◆ **TASK GOAL**: Send back all of the records, each one exactly as written.

◆ **MATERIAL SUPPLIED**:
BEGIN
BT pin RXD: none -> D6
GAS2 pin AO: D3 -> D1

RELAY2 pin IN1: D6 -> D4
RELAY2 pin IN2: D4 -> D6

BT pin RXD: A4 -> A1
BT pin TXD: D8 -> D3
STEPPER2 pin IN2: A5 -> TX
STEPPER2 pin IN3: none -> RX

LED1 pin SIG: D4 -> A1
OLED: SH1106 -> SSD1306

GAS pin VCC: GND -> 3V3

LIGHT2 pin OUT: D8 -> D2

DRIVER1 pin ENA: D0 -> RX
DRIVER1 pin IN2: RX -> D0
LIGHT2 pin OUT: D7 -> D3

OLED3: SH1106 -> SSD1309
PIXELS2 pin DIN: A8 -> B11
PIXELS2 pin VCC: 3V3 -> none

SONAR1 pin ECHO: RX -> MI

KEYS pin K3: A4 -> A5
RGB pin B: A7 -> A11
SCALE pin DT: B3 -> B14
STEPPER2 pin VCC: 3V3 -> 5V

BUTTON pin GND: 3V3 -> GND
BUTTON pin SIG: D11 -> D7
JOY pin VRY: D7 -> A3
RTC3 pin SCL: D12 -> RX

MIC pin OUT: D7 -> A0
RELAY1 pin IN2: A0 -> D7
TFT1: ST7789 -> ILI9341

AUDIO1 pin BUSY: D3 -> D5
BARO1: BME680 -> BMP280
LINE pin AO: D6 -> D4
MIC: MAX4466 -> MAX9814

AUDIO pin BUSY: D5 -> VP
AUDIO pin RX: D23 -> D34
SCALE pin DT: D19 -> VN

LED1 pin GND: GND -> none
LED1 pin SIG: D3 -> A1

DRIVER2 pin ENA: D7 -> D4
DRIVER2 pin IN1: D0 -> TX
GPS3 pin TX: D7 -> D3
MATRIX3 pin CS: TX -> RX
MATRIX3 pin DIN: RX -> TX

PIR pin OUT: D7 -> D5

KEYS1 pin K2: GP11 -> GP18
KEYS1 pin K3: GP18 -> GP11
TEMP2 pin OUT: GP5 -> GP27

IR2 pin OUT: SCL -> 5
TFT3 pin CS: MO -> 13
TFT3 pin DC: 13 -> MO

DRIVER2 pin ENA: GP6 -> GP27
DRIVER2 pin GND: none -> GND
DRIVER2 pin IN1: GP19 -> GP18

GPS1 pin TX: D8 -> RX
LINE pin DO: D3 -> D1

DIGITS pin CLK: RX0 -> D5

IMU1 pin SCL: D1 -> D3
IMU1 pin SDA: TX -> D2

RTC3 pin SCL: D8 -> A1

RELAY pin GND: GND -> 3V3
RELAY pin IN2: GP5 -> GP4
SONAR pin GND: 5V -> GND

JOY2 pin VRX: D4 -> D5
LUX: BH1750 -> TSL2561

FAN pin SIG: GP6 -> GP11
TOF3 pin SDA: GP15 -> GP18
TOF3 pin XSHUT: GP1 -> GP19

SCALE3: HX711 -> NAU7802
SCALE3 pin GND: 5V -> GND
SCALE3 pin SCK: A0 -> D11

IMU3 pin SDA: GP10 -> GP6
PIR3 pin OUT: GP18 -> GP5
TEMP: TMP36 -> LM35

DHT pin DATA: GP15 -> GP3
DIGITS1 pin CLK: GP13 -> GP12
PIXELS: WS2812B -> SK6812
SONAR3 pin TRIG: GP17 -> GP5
END
◆ **SOLUTION**:
BT pin RXD: none -> D6
GAS2 pin AO: D3 -> D1

RELAY2 pin IN1: D6 -> D4
RELAY2 pin IN2: D4 -> D6

BT pin RXD: A4 -> A1
BT pin TXD: D8 -> D3
STEPPER2 pin IN2: A5 -> TX
STEPPER2 pin IN3: none -> RX

LED1 pin SIG: D4 -> A1
OLED: SH1106 -> SSD1306

GAS pin VCC: GND -> 3V3

LIGHT2 pin OUT: D8 -> D2

DRIVER1 pin ENA: D0 -> RX
DRIVER1 pin IN2: RX -> D0
LIGHT2 pin OUT: D7 -> D3

OLED3: SH1106 -> SSD1309
PIXELS2 pin DIN: A8 -> B11
PIXELS2 pin VCC: 3V3 -> none

SONAR1 pin ECHO: RX -> MI

KEYS pin K3: A4 -> A5
RGB pin B: A7 -> A11
SCALE pin DT: B3 -> B14
STEPPER2 pin VCC: 3V3 -> 5V

BUTTON pin GND: 3V3 -> GND
BUTTON pin SIG: D11 -> D7
JOY pin VRY: D7 -> A3
RTC3 pin SCL: D12 -> RX

MIC pin OUT: D7 -> A0
RELAY1 pin IN2: A0 -> D7
TFT1: ST7789 -> ILI9341

AUDIO1 pin BUSY: D3 -> D5
BARO1: BME680 -> BMP280
LINE pin AO: D6 -> D4
MIC: MAX4466 -> MAX9814

AUDIO pin BUSY: D5 -> VP
AUDIO pin RX: D23 -> D34
SCALE pin DT: D19 -> VN

LED1 pin GND: GND -> none
LED1 pin SIG: D3 -> A1

DRIVER2 pin ENA: D7 -> D4
DRIVER2 pin IN1: D0 -> TX
GPS3 pin TX: D7 -> D3
MATRIX3 pin CS: TX -> RX
MATRIX3 pin DIN: RX -> TX

PIR pin OUT: D7 -> D5

KEYS1 pin K2: GP11 -> GP18
KEYS1 pin K3: GP18 -> GP11
TEMP2 pin OUT: GP5 -> GP27

IR2 pin OUT: SCL -> 5
TFT3 pin CS: MO -> 13
TFT3 pin DC: 13 -> MO

DRIVER2 pin ENA: GP6 -> GP27
DRIVER2 pin GND: none -> GND
DRIVER2 pin IN1: GP19 -> GP18

GPS1 pin TX: D8 -> RX
LINE pin DO: D3 -> D1

DIGITS pin CLK: RX0 -> D5

IMU1 pin SCL: D1 -> D3
IMU1 pin SDA: TX -> D2

RTC3 pin SCL: D8 -> A1

RELAY pin GND: GND -> 3V3
RELAY pin IN2: GP5 -> GP4
SONAR pin GND: 5V -> GND

JOY2 pin VRX: D4 -> D5
LUX: BH1750 -> TSL2561

FAN pin SIG: GP6 -> GP11
TOF3 pin SDA: GP15 -> GP18
TOF3 pin XSHUT: GP1 -> GP19

SCALE3: HX711 -> NAU7802
SCALE3 pin GND: 5V -> GND
SCALE3 pin SCK: A0 -> D11

IMU3 pin SDA: GP10 -> GP6
PIR3 pin OUT: GP18 -> GP5
TEMP: TMP36 -> LM35

DHT pin DATA: GP15 -> GP3
DIGITS1 pin CLK: GP13 -> GP12
PIXELS: WS2812B -> SK6812
SONAR3 pin TRIG: GP17 -> GP5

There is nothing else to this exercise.